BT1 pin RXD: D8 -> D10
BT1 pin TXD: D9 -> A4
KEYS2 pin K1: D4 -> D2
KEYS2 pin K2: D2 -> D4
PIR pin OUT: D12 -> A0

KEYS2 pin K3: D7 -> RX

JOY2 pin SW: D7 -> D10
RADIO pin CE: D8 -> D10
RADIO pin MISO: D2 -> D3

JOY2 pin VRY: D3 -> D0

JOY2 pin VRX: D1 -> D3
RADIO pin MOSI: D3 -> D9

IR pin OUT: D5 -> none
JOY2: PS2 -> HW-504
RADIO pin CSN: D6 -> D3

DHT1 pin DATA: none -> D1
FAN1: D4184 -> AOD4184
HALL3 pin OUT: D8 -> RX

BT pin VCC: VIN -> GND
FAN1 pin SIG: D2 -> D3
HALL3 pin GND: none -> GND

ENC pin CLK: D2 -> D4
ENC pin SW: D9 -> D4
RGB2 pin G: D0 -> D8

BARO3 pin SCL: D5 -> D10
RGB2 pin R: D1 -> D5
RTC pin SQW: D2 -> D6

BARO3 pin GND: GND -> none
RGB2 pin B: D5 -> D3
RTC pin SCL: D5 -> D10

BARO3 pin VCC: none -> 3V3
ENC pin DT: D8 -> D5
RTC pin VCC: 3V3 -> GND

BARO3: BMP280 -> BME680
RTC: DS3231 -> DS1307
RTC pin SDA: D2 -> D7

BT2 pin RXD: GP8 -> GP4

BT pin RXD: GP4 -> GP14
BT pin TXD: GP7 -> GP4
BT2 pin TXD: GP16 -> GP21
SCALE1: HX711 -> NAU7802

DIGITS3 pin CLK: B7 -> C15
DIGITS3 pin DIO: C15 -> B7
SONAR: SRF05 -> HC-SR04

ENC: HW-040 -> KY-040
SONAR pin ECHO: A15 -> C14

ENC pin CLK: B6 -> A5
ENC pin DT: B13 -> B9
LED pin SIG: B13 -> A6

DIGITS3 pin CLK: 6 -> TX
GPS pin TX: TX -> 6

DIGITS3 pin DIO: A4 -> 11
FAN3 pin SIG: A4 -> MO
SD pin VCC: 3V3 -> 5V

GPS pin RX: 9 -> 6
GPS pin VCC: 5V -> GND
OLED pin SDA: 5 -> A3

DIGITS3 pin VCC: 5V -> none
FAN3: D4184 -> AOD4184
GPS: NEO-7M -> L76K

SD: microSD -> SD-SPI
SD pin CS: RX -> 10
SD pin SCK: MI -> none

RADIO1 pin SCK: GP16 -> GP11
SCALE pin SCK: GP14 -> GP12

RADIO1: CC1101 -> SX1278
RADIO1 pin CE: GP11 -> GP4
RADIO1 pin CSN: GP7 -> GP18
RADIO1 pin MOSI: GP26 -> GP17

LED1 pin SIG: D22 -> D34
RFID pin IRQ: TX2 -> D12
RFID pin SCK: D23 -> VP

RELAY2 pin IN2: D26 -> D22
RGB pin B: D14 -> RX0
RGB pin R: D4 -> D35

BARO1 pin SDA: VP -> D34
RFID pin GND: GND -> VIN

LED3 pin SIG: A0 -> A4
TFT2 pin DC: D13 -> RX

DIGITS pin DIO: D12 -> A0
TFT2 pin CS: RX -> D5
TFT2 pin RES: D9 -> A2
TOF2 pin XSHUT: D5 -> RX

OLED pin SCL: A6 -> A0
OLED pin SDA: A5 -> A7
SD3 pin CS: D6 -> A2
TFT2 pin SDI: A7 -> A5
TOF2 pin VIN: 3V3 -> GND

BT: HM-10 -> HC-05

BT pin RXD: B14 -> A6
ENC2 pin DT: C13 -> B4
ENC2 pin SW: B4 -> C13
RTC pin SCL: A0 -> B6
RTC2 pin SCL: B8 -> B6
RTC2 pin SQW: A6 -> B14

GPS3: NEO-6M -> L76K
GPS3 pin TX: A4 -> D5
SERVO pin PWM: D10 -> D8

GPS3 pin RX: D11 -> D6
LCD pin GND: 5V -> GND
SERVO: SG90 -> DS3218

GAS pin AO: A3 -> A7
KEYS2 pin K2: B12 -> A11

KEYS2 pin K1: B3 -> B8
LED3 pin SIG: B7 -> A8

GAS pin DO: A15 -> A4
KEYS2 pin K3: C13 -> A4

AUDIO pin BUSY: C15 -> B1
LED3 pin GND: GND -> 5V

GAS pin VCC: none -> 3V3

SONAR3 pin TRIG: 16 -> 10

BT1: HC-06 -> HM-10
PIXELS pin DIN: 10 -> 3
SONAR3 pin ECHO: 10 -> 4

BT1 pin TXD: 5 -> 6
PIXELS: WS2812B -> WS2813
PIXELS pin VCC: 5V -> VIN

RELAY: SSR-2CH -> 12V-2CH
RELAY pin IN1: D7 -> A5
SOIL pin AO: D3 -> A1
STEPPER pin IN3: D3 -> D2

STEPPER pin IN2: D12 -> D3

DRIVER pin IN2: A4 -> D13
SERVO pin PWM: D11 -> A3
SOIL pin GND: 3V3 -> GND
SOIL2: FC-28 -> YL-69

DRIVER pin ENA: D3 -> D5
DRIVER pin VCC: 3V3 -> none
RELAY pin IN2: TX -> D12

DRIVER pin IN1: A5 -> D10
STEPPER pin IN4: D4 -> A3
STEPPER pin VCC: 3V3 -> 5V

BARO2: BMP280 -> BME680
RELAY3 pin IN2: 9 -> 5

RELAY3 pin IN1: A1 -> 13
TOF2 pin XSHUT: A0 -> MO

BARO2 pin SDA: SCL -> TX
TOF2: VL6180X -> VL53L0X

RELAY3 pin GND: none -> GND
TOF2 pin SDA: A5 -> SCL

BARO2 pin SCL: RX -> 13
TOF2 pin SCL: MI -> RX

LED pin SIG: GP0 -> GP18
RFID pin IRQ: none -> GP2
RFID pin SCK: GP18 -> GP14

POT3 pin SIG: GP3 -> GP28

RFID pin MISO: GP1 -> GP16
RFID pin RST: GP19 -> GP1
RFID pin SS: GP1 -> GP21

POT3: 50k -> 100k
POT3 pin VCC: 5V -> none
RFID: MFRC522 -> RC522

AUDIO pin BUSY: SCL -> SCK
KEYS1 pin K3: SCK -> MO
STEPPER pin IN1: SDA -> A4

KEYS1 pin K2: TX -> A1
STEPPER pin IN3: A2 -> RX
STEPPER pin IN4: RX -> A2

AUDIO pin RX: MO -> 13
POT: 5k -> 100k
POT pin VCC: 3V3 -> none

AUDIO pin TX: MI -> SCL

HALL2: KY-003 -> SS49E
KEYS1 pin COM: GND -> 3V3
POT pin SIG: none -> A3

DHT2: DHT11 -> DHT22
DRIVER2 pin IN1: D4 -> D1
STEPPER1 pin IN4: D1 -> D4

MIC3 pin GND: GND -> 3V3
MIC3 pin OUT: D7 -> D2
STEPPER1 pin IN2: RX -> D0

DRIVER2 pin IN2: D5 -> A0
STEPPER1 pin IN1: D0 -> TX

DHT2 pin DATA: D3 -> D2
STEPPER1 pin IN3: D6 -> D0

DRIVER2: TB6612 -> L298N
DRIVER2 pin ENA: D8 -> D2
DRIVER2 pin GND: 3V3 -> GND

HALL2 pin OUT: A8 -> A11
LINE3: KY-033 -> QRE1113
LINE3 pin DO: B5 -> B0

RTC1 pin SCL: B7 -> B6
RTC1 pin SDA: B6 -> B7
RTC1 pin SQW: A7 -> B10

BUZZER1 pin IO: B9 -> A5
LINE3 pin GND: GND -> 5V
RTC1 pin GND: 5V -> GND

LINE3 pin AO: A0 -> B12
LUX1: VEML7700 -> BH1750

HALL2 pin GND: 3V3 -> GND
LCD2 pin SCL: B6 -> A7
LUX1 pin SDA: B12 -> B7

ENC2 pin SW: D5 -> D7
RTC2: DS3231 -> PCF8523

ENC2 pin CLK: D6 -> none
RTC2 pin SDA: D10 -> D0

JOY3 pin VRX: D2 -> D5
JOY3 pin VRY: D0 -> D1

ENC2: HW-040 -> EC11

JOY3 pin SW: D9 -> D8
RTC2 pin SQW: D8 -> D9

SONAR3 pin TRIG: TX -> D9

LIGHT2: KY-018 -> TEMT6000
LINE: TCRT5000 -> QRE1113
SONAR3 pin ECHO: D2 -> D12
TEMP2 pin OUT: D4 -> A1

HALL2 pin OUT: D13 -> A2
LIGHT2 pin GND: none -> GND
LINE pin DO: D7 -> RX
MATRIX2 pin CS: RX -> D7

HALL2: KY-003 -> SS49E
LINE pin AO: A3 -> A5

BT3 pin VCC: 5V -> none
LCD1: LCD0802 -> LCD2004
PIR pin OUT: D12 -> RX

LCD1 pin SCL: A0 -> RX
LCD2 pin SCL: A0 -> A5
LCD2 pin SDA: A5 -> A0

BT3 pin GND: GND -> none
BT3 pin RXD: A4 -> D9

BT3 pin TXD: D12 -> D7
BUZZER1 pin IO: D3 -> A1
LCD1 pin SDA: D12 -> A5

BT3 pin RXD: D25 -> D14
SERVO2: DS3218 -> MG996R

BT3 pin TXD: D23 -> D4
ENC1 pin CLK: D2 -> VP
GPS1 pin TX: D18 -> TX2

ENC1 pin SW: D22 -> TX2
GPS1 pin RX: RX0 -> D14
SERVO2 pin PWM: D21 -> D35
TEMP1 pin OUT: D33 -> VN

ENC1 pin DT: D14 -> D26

EXERCISE OBJECTIVE - From the first line of the data above to the line containing "SONAR pin ECHO: A15 -> C14", repeat everything exactly and add nothing.

ANSWER AREA -
BT1 pin RXD: D8 -> D10
BT1 pin TXD: D9 -> A4
KEYS2 pin K1: D4 -> D2
KEYS2 pin K2: D2 -> D4
PIR pin OUT: D12 -> A0

KEYS2 pin K3: D7 -> RX

JOY2 pin SW: D7 -> D10
RADIO pin CE: D8 -> D10
RADIO pin MISO: D2 -> D3

JOY2 pin VRY: D3 -> D0

JOY2 pin VRX: D1 -> D3
RADIO pin MOSI: D3 -> D9

IR pin OUT: D5 -> none
JOY2: PS2 -> HW-504
RADIO pin CSN: D6 -> D3

DHT1 pin DATA: none -> D1
FAN1: D4184 -> AOD4184
HALL3 pin OUT: D8 -> RX

BT pin VCC: VIN -> GND
FAN1 pin SIG: D2 -> D3
HALL3 pin GND: none -> GND

ENC pin CLK: D2 -> D4
ENC pin SW: D9 -> D4
RGB2 pin G: D0 -> D8

BARO3 pin SCL: D5 -> D10
RGB2 pin R: D1 -> D5
RTC pin SQW: D2 -> D6

BARO3 pin GND: GND -> none
RGB2 pin B: D5 -> D3
RTC pin SCL: D5 -> D10

BARO3 pin VCC: none -> 3V3
ENC pin DT: D8 -> D5
RTC pin VCC: 3V3 -> GND

BARO3: BMP280 -> BME680
RTC: DS3231 -> DS1307
RTC pin SDA: D2 -> D7

BT2 pin RXD: GP8 -> GP4

BT pin RXD: GP4 -> GP14
BT pin TXD: GP7 -> GP4
BT2 pin TXD: GP16 -> GP21
SCALE1: HX711 -> NAU7802

DIGITS3 pin CLK: B7 -> C15
DIGITS3 pin DIO: C15 -> B7
SONAR: SRF05 -> HC-SR04

ENC: HW-040 -> KY-040
SONAR pin ECHO: A15 -> C14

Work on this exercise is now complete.